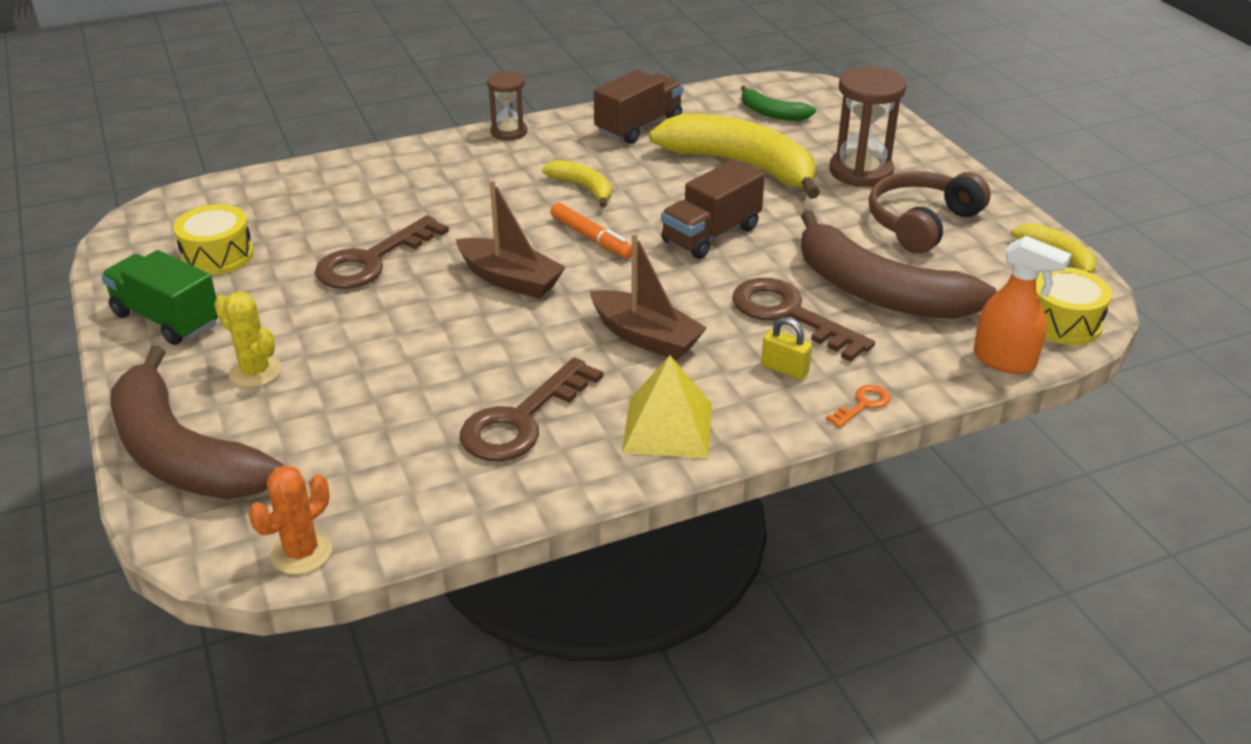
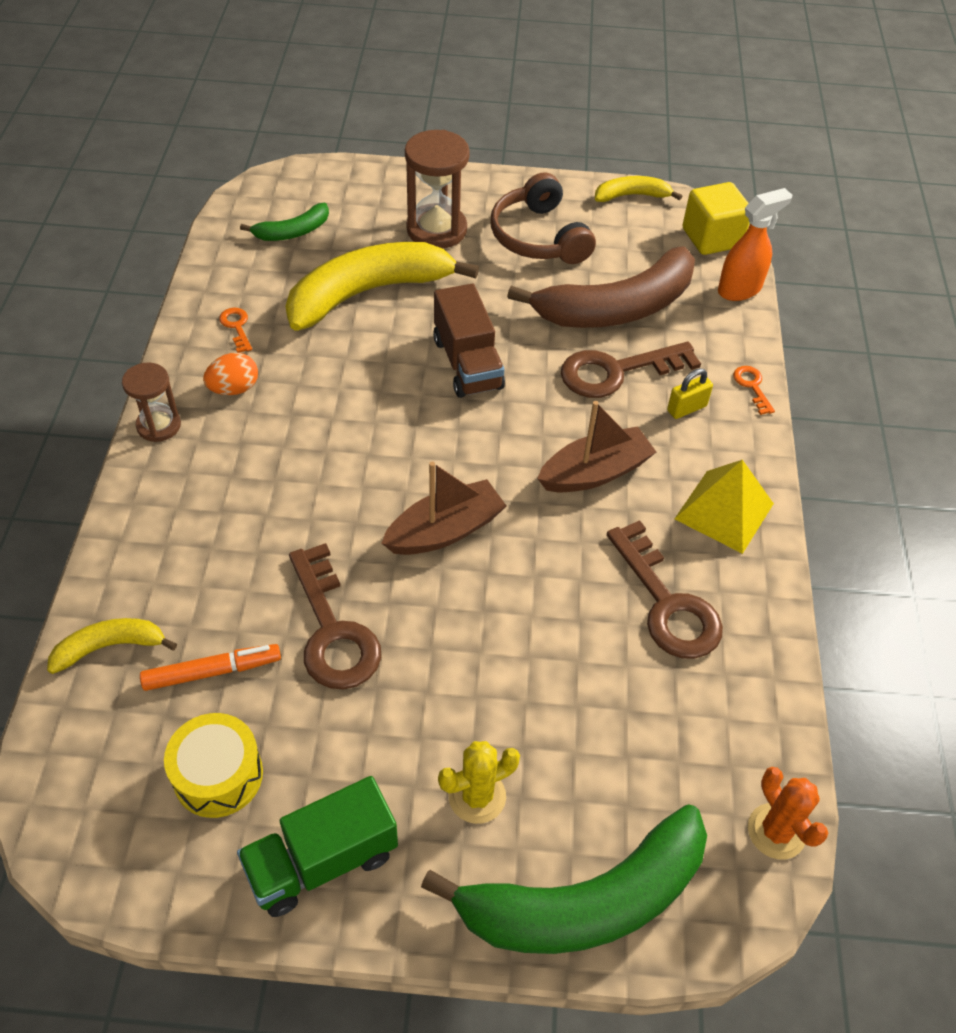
camera: 65 degrees left, 15 degrees up
(182, 454) = (585, 901): brown banana -> green banana
(573, 146) = (234, 389): none -> orange egg
(583, 188) = (321, 414): yellow banana -> yellow banana (110, 647)
(591, 238) = (415, 444): orange marker -> orange marker (212, 672)
(639, 126) = (236, 327): brown truck -> orange key
(1062, 322) = (711, 238): yellow drum -> yellow cube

===

Without including any picture, reproduce the material above word for word.

camera: 65 degrees left, 15 degrees up
(182, 454) = (585, 901): brown banana -> green banana
(573, 146) = (234, 389): none -> orange egg
(583, 188) = (321, 414): yellow banana -> yellow banana (110, 647)
(591, 238) = (415, 444): orange marker -> orange marker (212, 672)
(639, 126) = (236, 327): brown truck -> orange key
(1062, 322) = (711, 238): yellow drum -> yellow cube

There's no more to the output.